## Task description
Pull out each line of the records below that contains the string "trill". Case counts.

Items listed in a dataset:

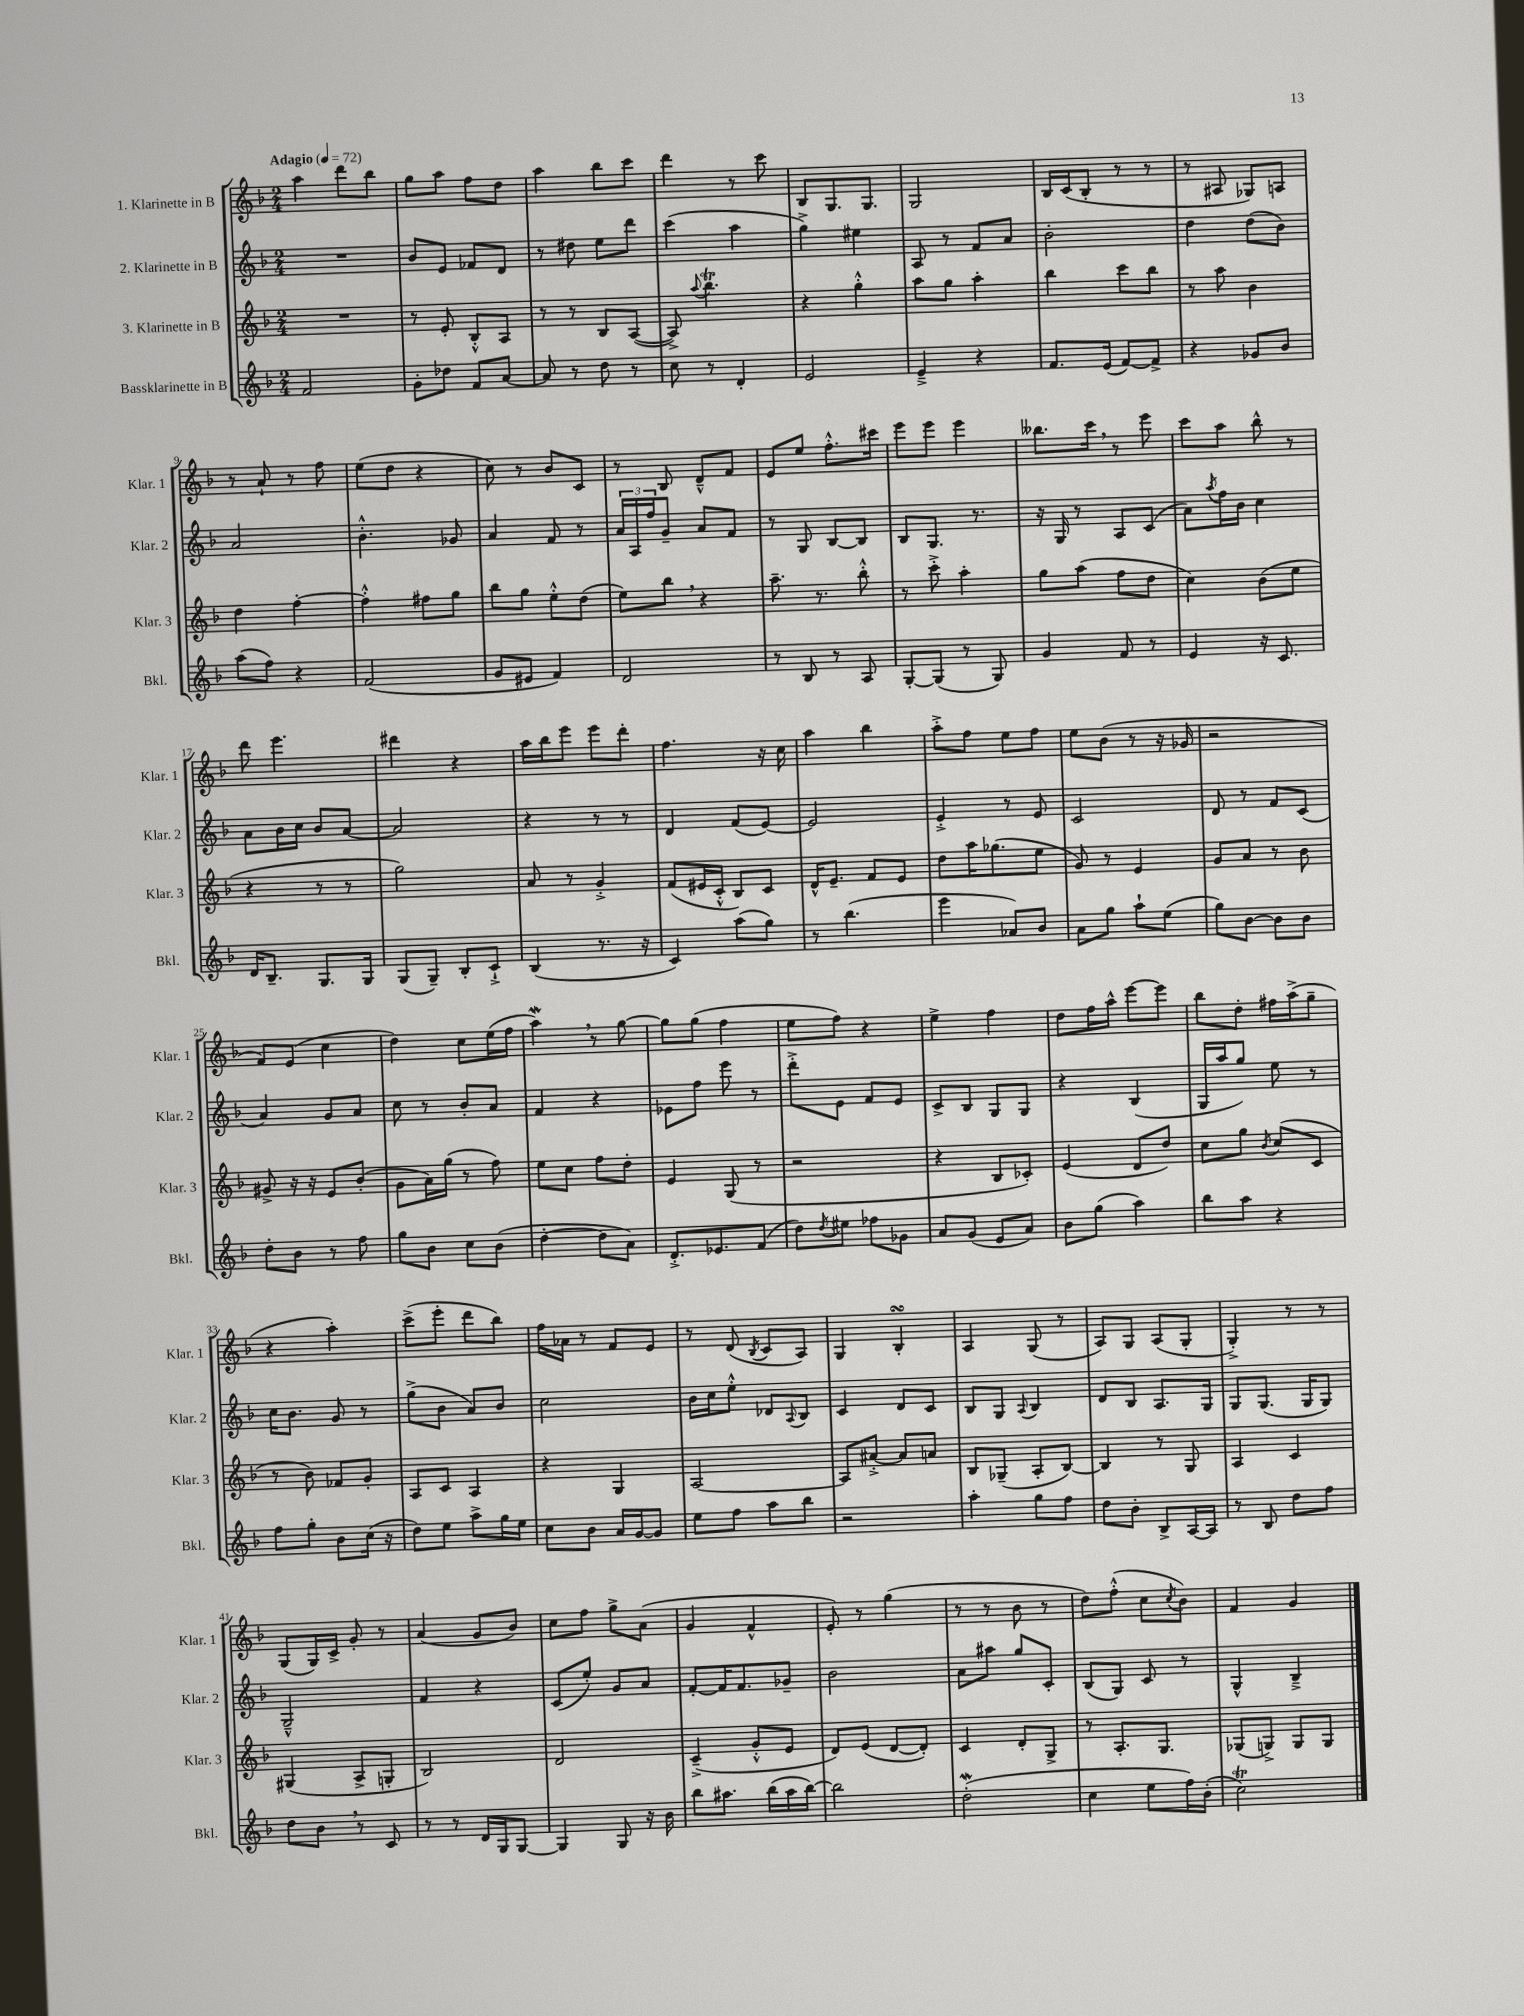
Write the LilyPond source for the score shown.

<<
\new StaffGroup <<
\new Staff = "s0" \with { instrumentName = "1. Klarinette in B" shortInstrumentName = "Klar. 1" } {
    \clef treble \key f \major \numericTimeSignature \time 2/4 \tempo "Adagio" 4 = 72
    a''4 d'''8 bes''8 |
    g''8 a''8 f''8 d''8 |
    a''4 bes''8 c'''8 |
    d'''4 r8 c'''8 |
    bes8 g8. g8. |
    g2 |
    bes16 c'16( bes8-. r8 r8 |
    r8 ais8 ges8) a8 |
    r8 a'8-! r8 f''8 |
    e''8( d''8 r4 |
    c''8) r8 bes'8 c'8 |
    r8 bes8 d'8---^ f'8 |
    e'8 e''8 f''8.-.-^ cis'''16 |
    e'''8 e'''8 e'''4 |
    beses''8. c'''16 \breathe r8 e'''8 |
    c'''8 a''8 bes''8-^ r8 |
    d'''8 e'''4. |
    dis'''4 r4 |
    a''16 bes''16 e'''8 e'''8 d'''8-. |
    f''4. r16 c''16 |
    a''4 bes''4 |
    a''8-.-> f''8 e''8 f''8 |
    e''8 bes'8( r8 r16 ges'16 |
    r2 |
    f'8) e'8( c''4 |
    d''4) c''8 e''16( f''16 |
    a''4\mordent) \breathe r8 g''8~ |
    g''8 g''8( f''4 |
    e''8 f''8) r4 |
    e''4-> f''4 |
    d''8 f''16 a''16-^ e'''8~ e'''8 |
    bes''8 d''8-. fis''16 a''16->( g''8-- |
    r4 a''4-.) |
    c'''8->( e'''8-. d'''8 bes''8) |
    f''16 aes'16 r8 f'8 e'8 |
    r8 d'8( \acciaccatura { bes8 } c'8 a8) |
    g4 bes4-.\turn |
    a4 g8( r8 |
    a8) g8 a8( g8-. |
    g4-.->) r8 r8 |
    g8( g16) c'16-> g'8-. r8 |
    a'4( g'8 bes'8) |
    c''8 f''8 g''8-> a'8( |
    g'4 f'4-^ |
    e'8-.) r8 g''4( |
    r8 r8 bes'8 r8 |
    d''8) f''8-.-^( c''8 \acciaccatura { c''8 } bes'8) |
    f'4 g'4 \bar "|." |
}
\new Staff = "s1" \with { instrumentName = "2. Klarinette in B" shortInstrumentName = "Klar. 2" } {
    \clef treble \key f \major \numericTimeSignature \time 2/4
    R2 |
    bes'8 e'8 fes'8 d'8 |
    r8 dis''8 e''8 d'''8 |
    c'''4( a''4 |
    g''4->) eis''4 |
    a8 r8 f'8 a'8 |
    bes'2-. |
    d''4 d''8( bes'8) |
    a'2 |
    bes'4.-.-^ ges'8 |
    a'4 f'8 r8 |
    \tuplet 3/2 { a'16 a16 f''16 } g'8-- a'8 f'8 |
    r8 g8 bes8~ bes8 |
    bes8 g8. r8. |
    r16 g16 r8 a8 c'8( |
    a'8) \acciaccatura { a''8 } f''16 bes'16 c''4 |
    a'8 bes'16 c''16 bes'8 a'8~ |
    a'2 |
    r4 r8 r8 |
    d'4 f'8( e'8~) |
    e'2 |
    e'4-.-> r8 e'8 |
    c'2 |
    d'8 r8 f'8 c'8( |
    a'4) g'8 a'8 |
    c''8 r8 bes'8-. a'8 |
    f'4 r4 |
    ees'8 f''8 e'''8 r8 |
    d'''8-.-> e'8 f'8 e'8 |
    c'8-> bes8 g8 g8 |
    r4 bes4( |
    g16 a''16 g''8) e''8 r8 |
    c''16 bes'8. g'8 r8 |
    g''8->( bes'8 a'8) bes'8 |
    c''2 |
    bes'16 c''16 e''8-.-^ des'8 \appoggiatura { a8 } bes8 |
    c'4 d'8 c'8 |
    bes8 g8 \appoggiatura { a8 } bes4 |
    d'8 bes8 a8. g16 |
    g8 g8.( g16 g8) |
    g2---^ |
    f'4 r4 |
    c'8( e''8-.) g'8 a'8 |
    f'8~-. f'16 f'8. ges'8-- |
    bes'2 |
    a'8 ais''8 g''8 c'8-. |
    bes8( g8) c'8 r8 |
    g4-^ bes4---> \bar "|." |
}
\new Staff = "s2" \with { instrumentName = "3. Klarinette in B" shortInstrumentName = "Klar. 3" } {
    \clef treble \key f \major \numericTimeSignature \time 2/4
    R2 |
    r8 e'8-. bes8-.-^ a8 |
    r8 r8 bes8 a8~( |
    a8->) \appoggiatura { a''8 } bes''4.\trill |
    r4 g''4-.-^ |
    a''8 g''8 a''4-. |
    bes''4 c'''8 bes''8 |
    r8 a''8 bes'4 |
    d''4 f''4~-. |
    f''4-.-^ fis''8 g''8 |
    bes''8 g''8 e''8-.-^ d''8( |
    e''8) bes''8 \breathe r4 |
    a''8.-- r8. bes''8-.-^ |
    r8 c'''8-.-> a''4-. |
    g''8 a''8( f''8 d''8 |
    c''4) bes'8( e''8 |
    r4 r8 r8 |
    g''2) |
    a'8 r8 g'4-.-> |
    f'8( eis'16 c'16-.-^ bes8) c'8 |
    d'16-^ e'8.-- f'8 e'8 |
    d''8 a''16 ges''8.( e''8 |
    g'8) r8 e'4 |
    g'8 a'8 r8 bes'8 |
    gis'8-> r16 r16 e'8 bes'8-.( |
    g'8 a'16) g''16( r8 f''8) |
    e''8 c''8 f''8 d''8-. |
    e'4 g8( r8 |
    r2 |
    r4 bes8 ces'8-.) |
    e'4( d'8 d''8) |
    c''8 g''8 \acciaccatura { bes'8 } c''8( c'8 |
    r8 bes'8) fes'8 g'8-. |
    a8 c'8 a4 |
    r4 g4 |
    a2~ |
    a8 ais'8~-.-> ais'8 a'8 |
    bes8 ges8--( a8-. bes8~) |
    bes4 r8 g8 |
    a4 c'4 |
    gis4( a8-> g8-. |
    bes2) |
    d'2 |
    c'4--->( g'8-.-^ e'8 |
    d'8) e'8( d'8~ d'8-.) |
    c'4 d'8-. g8-> |
    r8 a8.-. g8. |
    ges8( g8->) g8 g8 \bar "|." |
}
\new Staff = "s3" \with { instrumentName = "Bassklarinette in B" shortInstrumentName = "Bkl." } {
    \clef treble \key f \major \numericTimeSignature \time 2/4
    f'2 |
    g'8-. des''8 f'8 a'8~ |
    a'8 r8 d''8 r8 |
    c''8 r8 d'4-. |
    e'2 |
    e'4---> r4 |
    f'8. e'16( f'8~) f'8-> |
    r4 ges'8 bes'8 |
    a''8( f''8) r4 |
    f'2( |
    g'8 eis'8 f'4) |
    d'2 |
    r8 bes8 r8 a8 |
    g8~-. g8( r8 g8) |
    g'4 f'8 r8 |
    e'4 r16 c'8. |
    d'16 bes8.-- g8. g16 |
    g8( g8--) bes8-. c'8-!-> |
    bes4( r8. r16 |
    c'4) a''8( g''8) |
    r8 bes''4.( |
    e'''4 aes'8) bes'8 |
    a'8 g''8 a''8-! e''8( |
    g''8) bes'8~ bes'8 bes'8 |
    d''8-. bes'8 r8 f''8 |
    g''8 bes'8 c''8 bes'8( |
    d''4~-. d''8 a'8) |
    d'8.-.-> ees'8. f'8( |
    d''8) \acciaccatura { d''8 } eis''8 fes''8 ges'8 |
    a'8 g'8( e'8 a'8) |
    bes'8 g''8( a''4) |
    bes''8 a''8 r4 |
    f''8 g''8-. bes'8 c''16( r16 |
    d''8) e''8 a''8-> g''16 e''16 |
    c''8 bes'8 a'16 g'16~ g'8 |
    e''8 f''8 a''8 bes''8 |
    r2 |
    a''4-. g''8 f''8 |
    d''8 bes'8-. bes8-> a16~ a16 |
    r8 bes8 d''8 f''8 |
    d''8 bes'8 \breathe r8 c'8 |
    r8 r8 d'16 g16 g8~ |
    g4 g8 r16 bes'16 |
    bes''8 ais''8. bes''16( ais''16 bes''16~) |
    bes''2 |
    d''2-.\mordent( |
    c''4 e''8 f''16) bes'16-.( |
    c''2\trill) \bar "|." |
}
>>
>>
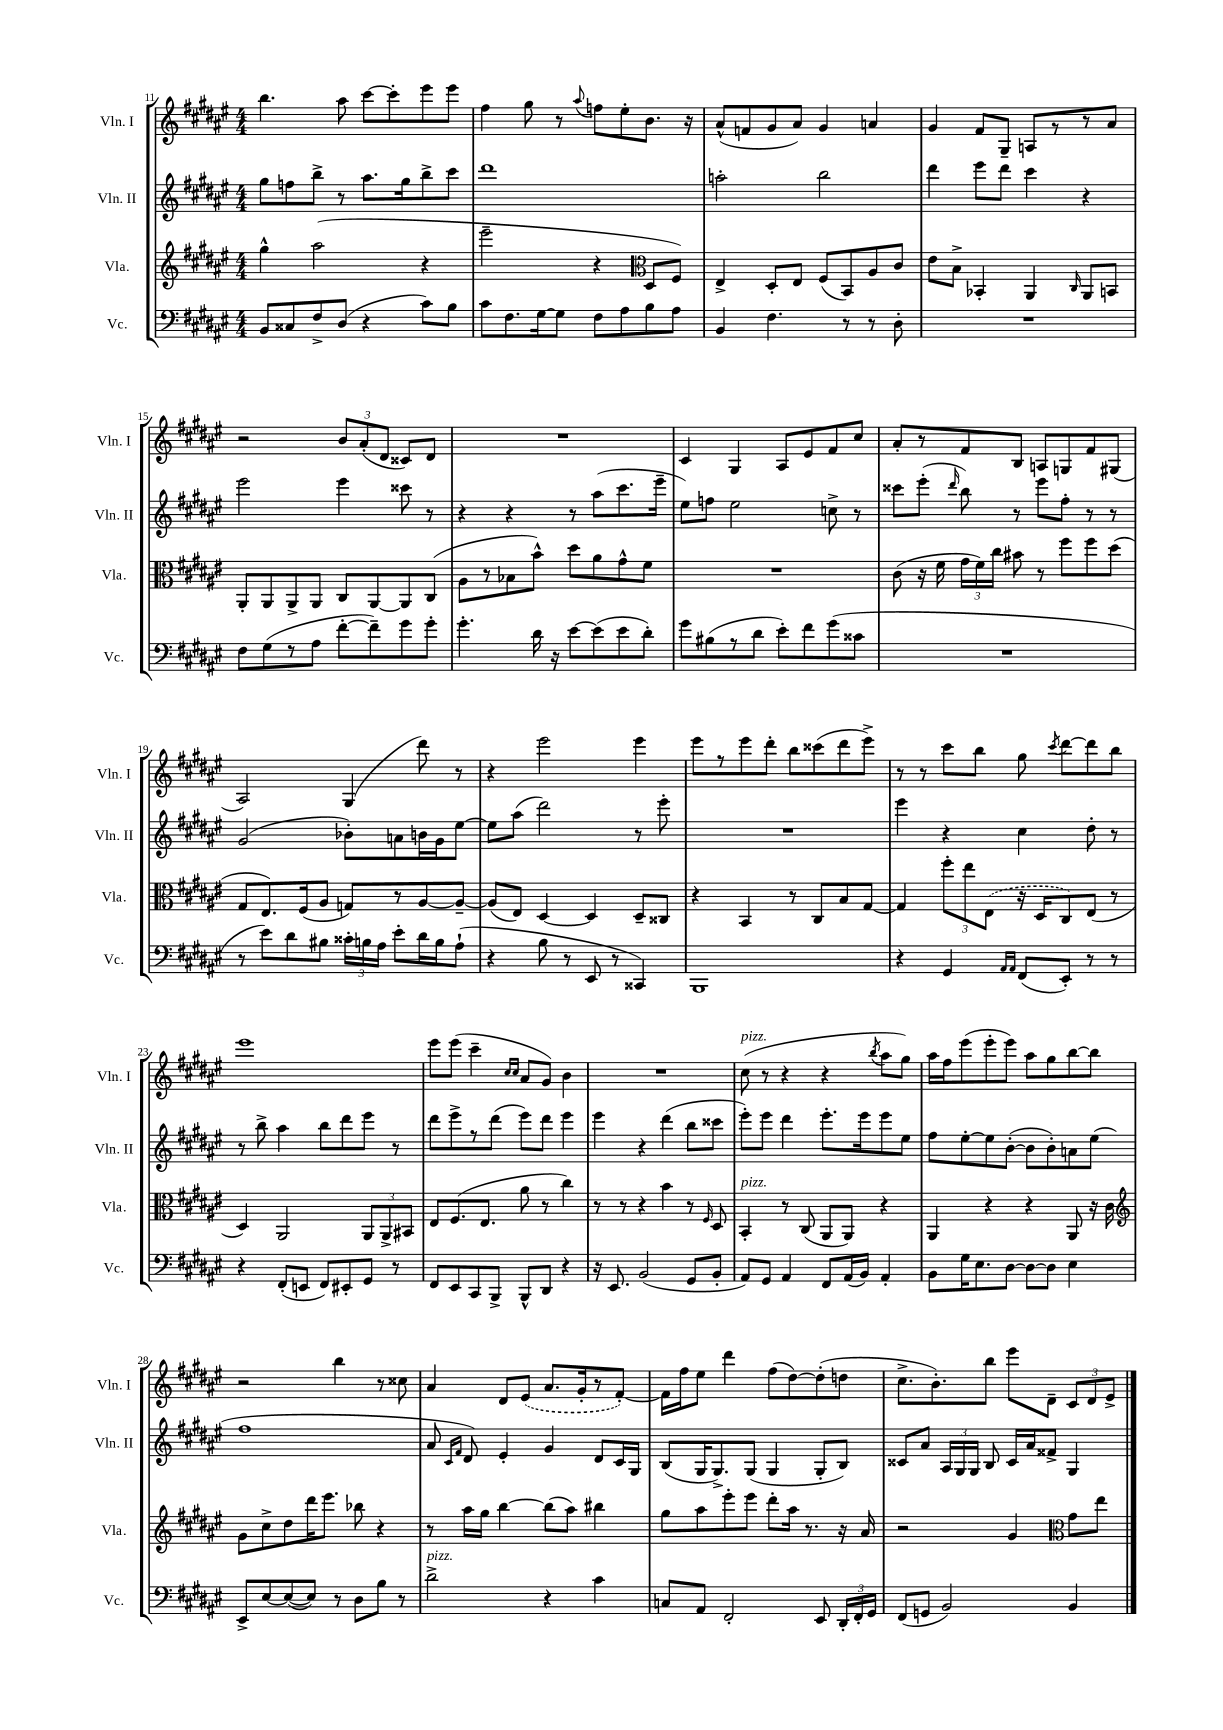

## Task result
    a8->) \appoggiatura { a''8 } bes''4.\trill |
    c''2\trill) \bar "|." |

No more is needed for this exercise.